• Assignment
Reproduce exactly the span of lines beginning at the one with "none -> lime round brick H5:I6 level 1" and ending at the last line of the data below, omitting pictures.

BEGIN Extracted data

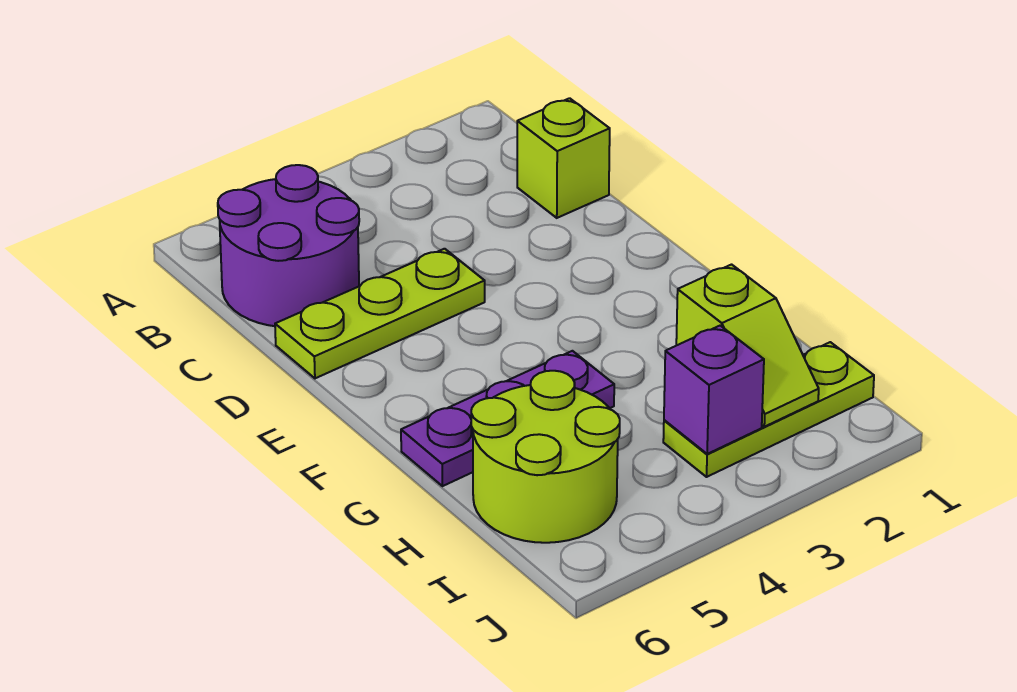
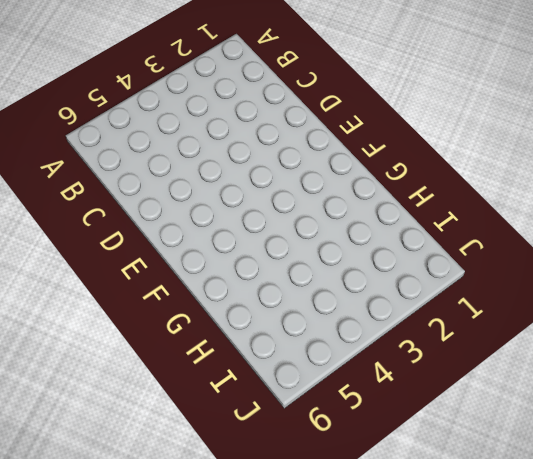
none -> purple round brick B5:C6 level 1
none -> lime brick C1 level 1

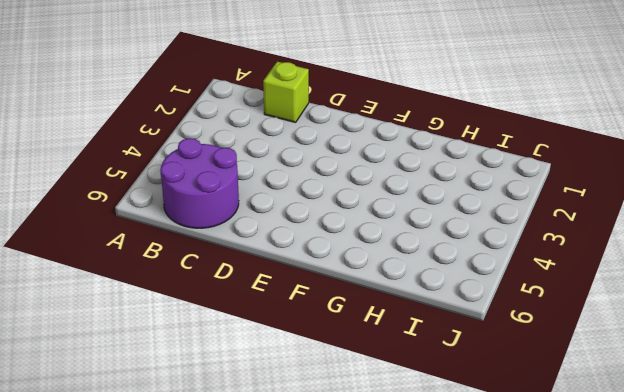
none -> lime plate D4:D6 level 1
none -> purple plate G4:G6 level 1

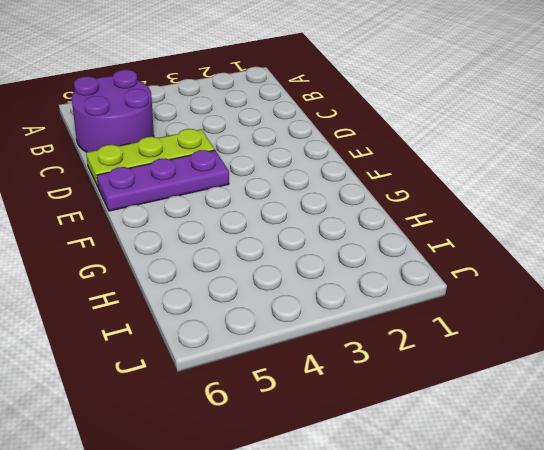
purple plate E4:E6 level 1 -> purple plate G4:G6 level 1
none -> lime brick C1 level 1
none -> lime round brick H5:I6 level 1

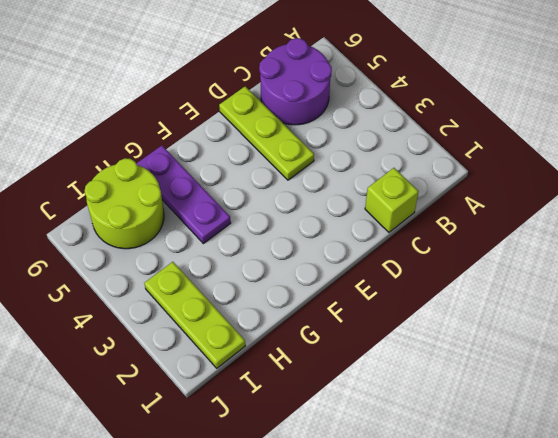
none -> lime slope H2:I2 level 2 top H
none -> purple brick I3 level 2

END Extracted data

• Your solution
none -> lime round brick H5:I6 level 1

none -> lime slope H2:I2 level 2 top H
none -> purple brick I3 level 2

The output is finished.